-------- Extracted records

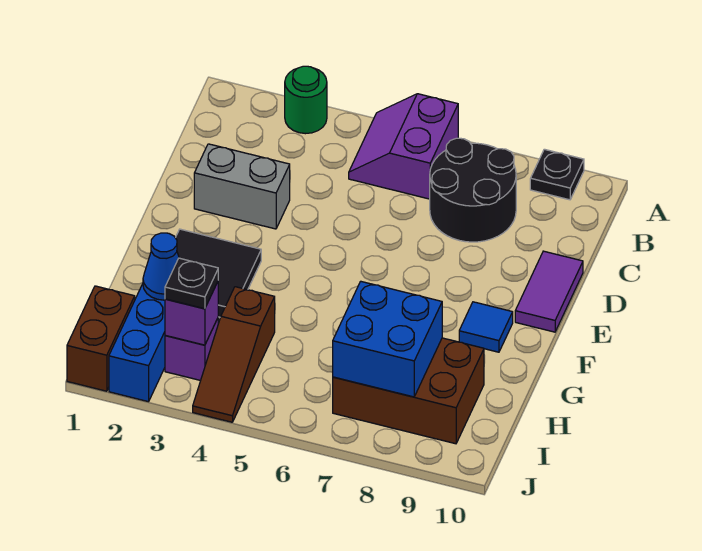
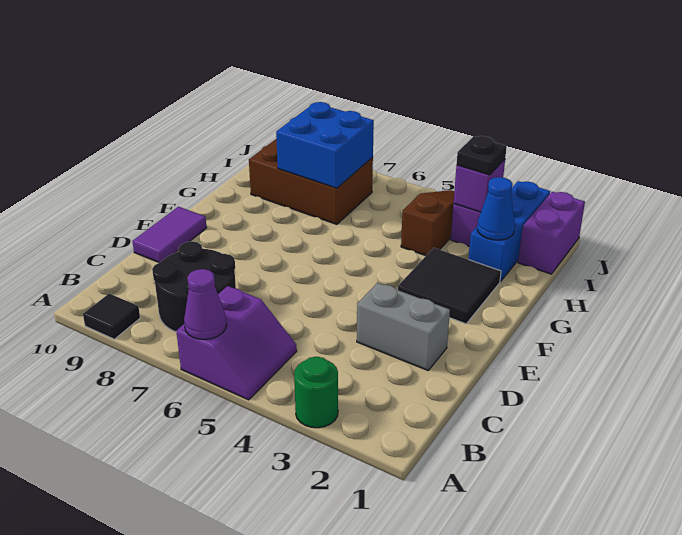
none -> purple cone A6 level 2
black plate A9 level 1 -> black tile A9 level 1
blue tile F9 level 1 -> none
brown brick I1:J1 level 1 -> purple brick I1:J1 level 1

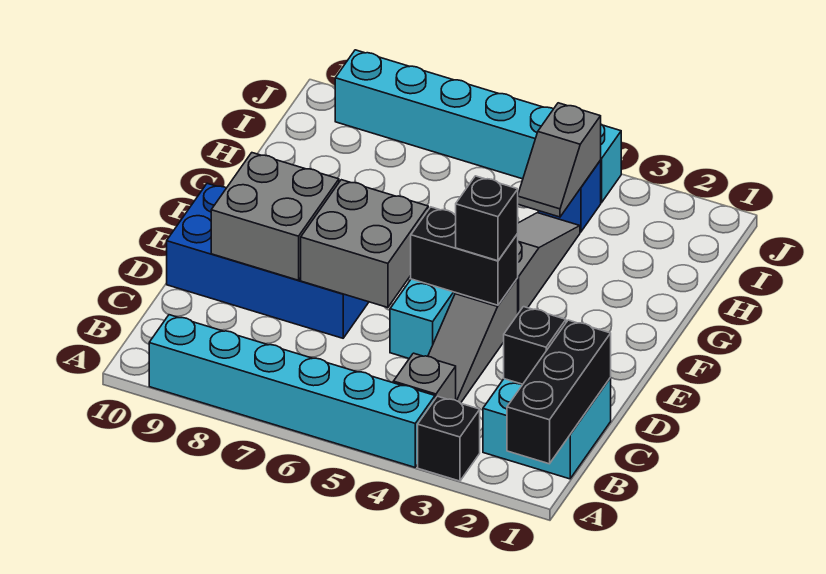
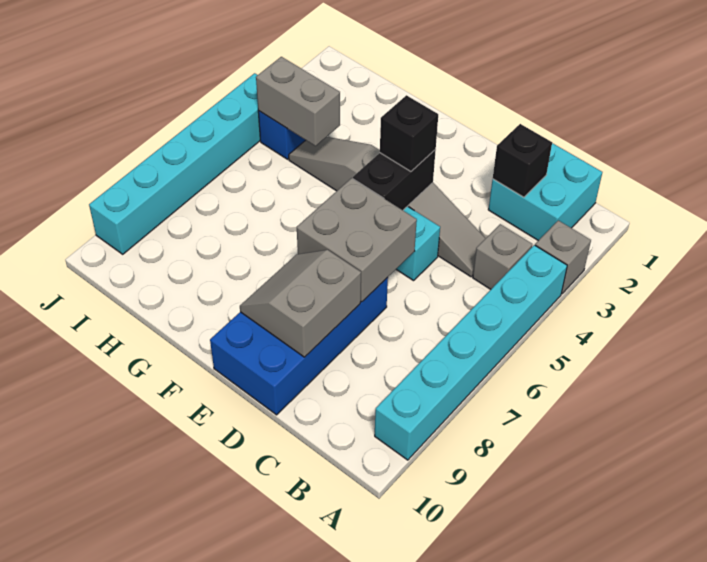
black brick A1:C1 level 2 -> none
black brick A3 level 1 -> grey brick A3 level 1
grey brick D8:E9 level 2 -> grey slope D8:E9 level 2 top D
grey slope H4:I4 level 2 top I -> grey brick H4:I4 level 2

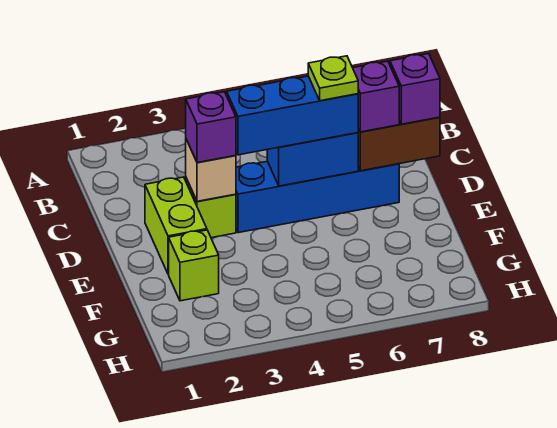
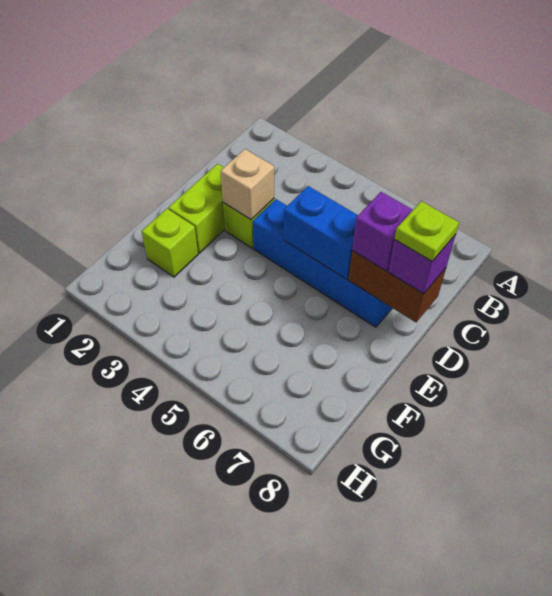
purple brick D3 level 3 -> none
blue brick D4:D6 level 3 -> none
lime plate D6 level 4 -> lime plate D8 level 4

----------------

## Instructions for the task
What is wanted is a verbatim transcription of every record above, pictures excluded.

## Your solution
none -> purple cone A6 level 2
black plate A9 level 1 -> black tile A9 level 1
blue tile F9 level 1 -> none
brown brick I1:J1 level 1 -> purple brick I1:J1 level 1

black brick A1:C1 level 2 -> none
black brick A3 level 1 -> grey brick A3 level 1
grey brick D8:E9 level 2 -> grey slope D8:E9 level 2 top D
grey slope H4:I4 level 2 top I -> grey brick H4:I4 level 2

purple brick D3 level 3 -> none
blue brick D4:D6 level 3 -> none
lime plate D6 level 4 -> lime plate D8 level 4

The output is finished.